How to complete this task: Write out, word for word, every line from the one containing "R11: 680k (NET11, NET17)" through the last line of the records below, both ends included.

[Opening Task inputs section]

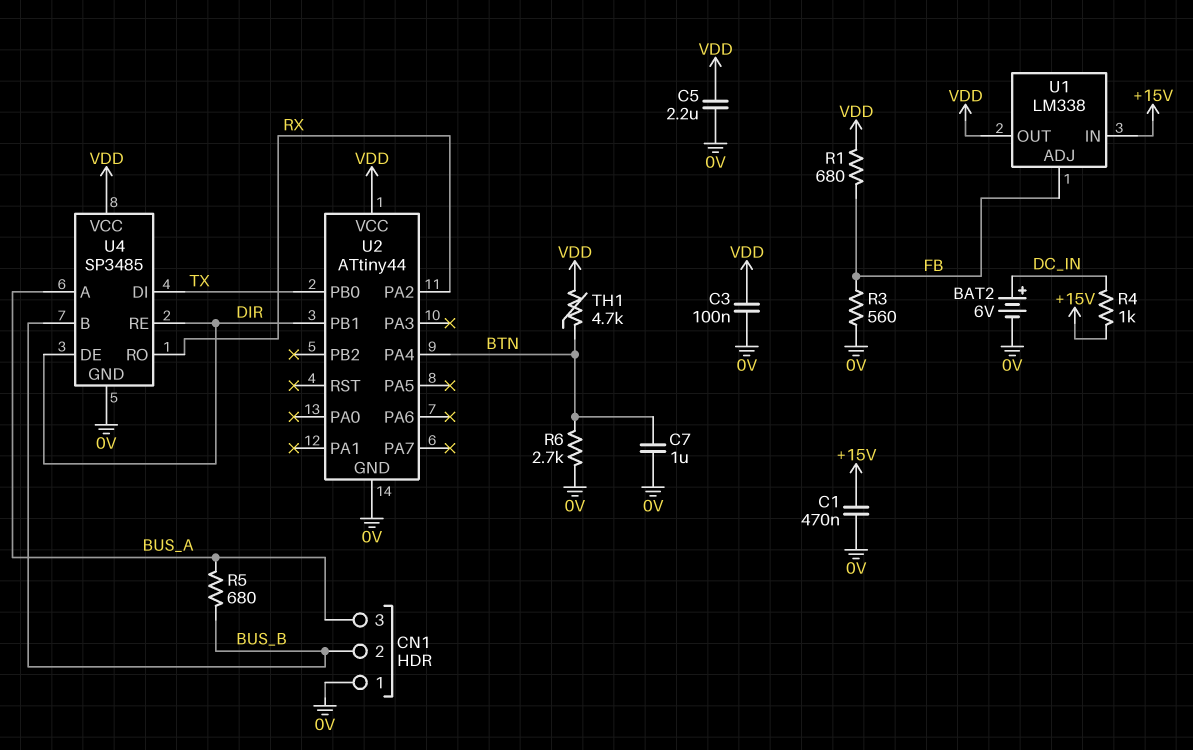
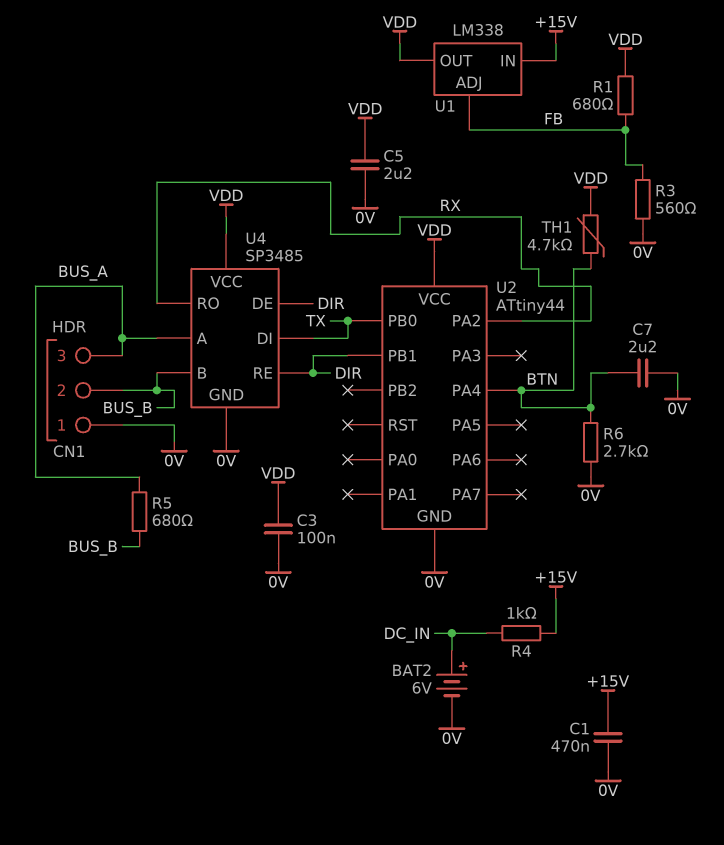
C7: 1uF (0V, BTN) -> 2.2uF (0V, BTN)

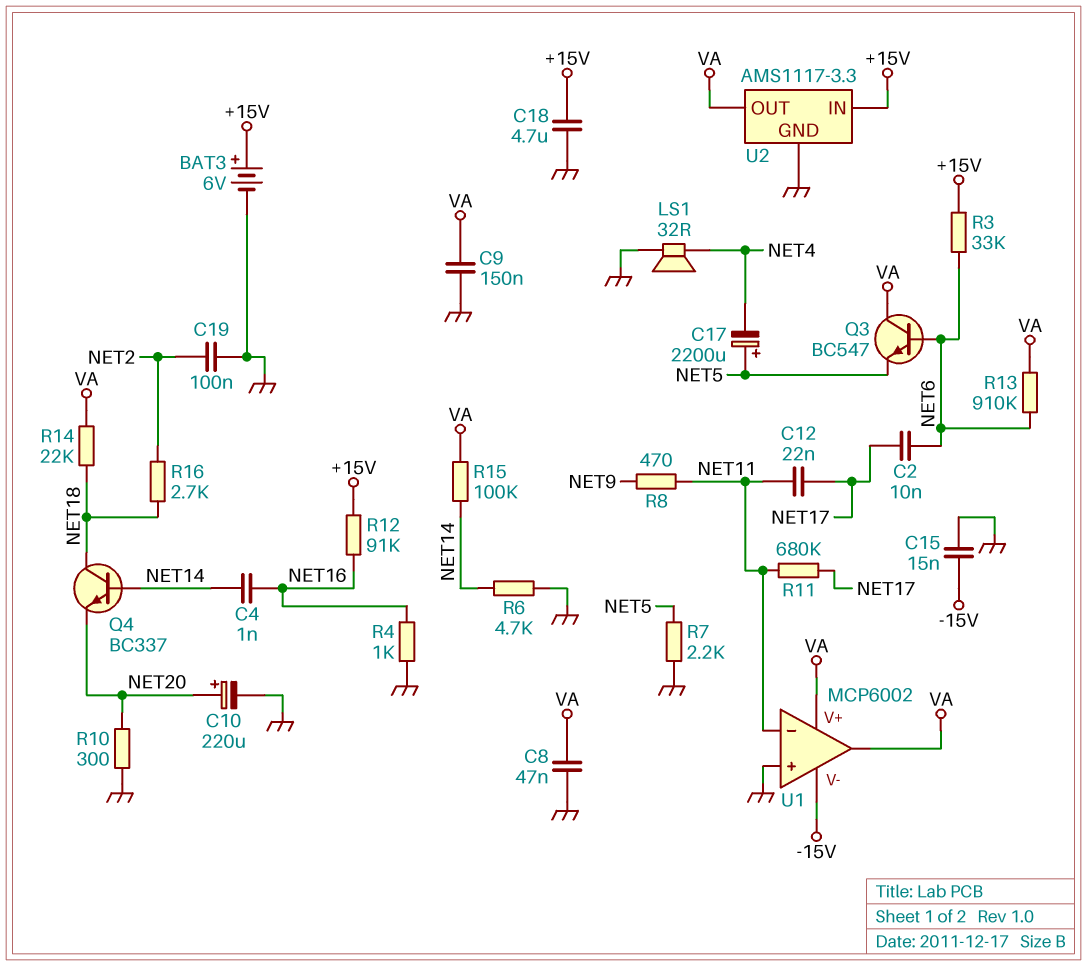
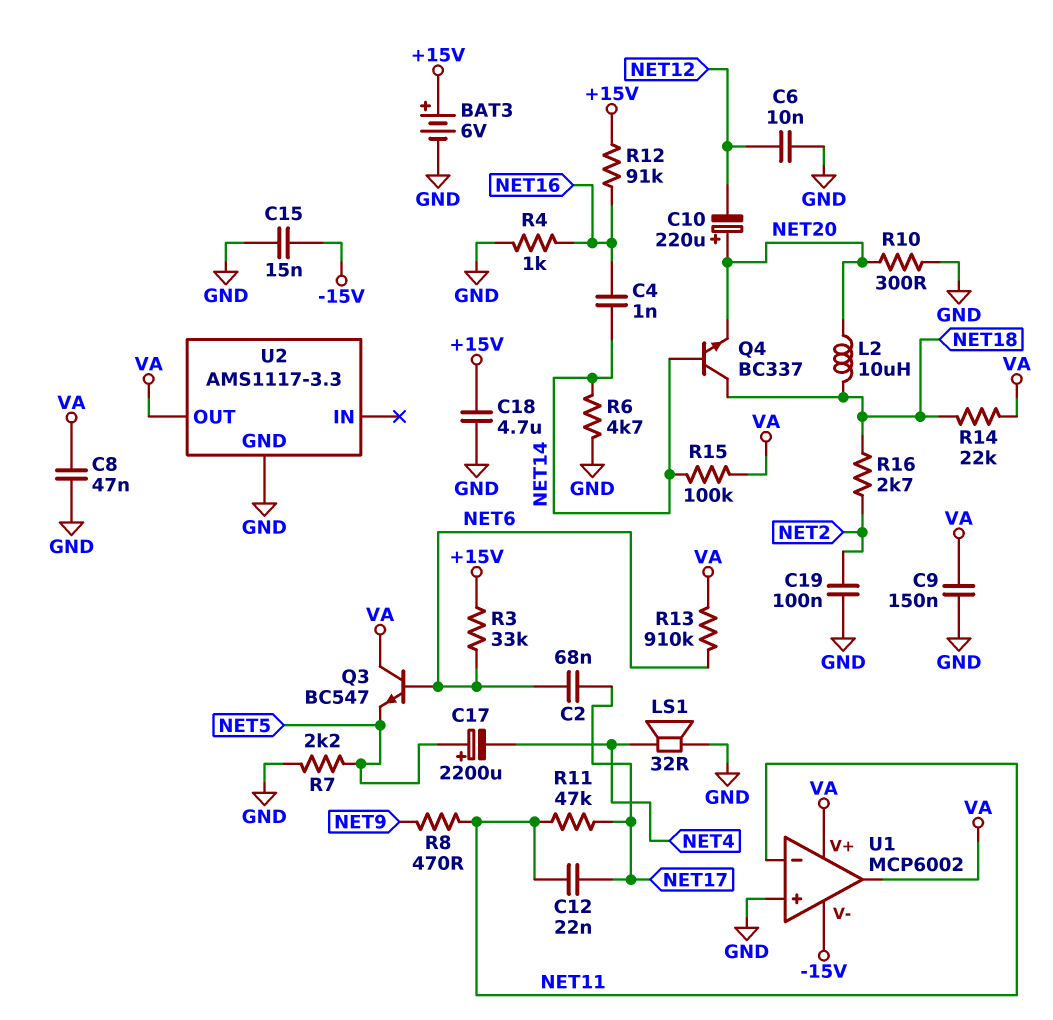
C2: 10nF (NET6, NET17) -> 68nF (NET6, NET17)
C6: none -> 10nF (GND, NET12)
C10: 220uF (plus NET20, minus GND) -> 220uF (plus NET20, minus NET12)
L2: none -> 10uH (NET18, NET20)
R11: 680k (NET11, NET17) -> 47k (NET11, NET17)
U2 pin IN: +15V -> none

[Closing Task inputs section]

Solution for this exercise:
R11: 680k (NET11, NET17) -> 47k (NET11, NET17)
U2 pin IN: +15V -> none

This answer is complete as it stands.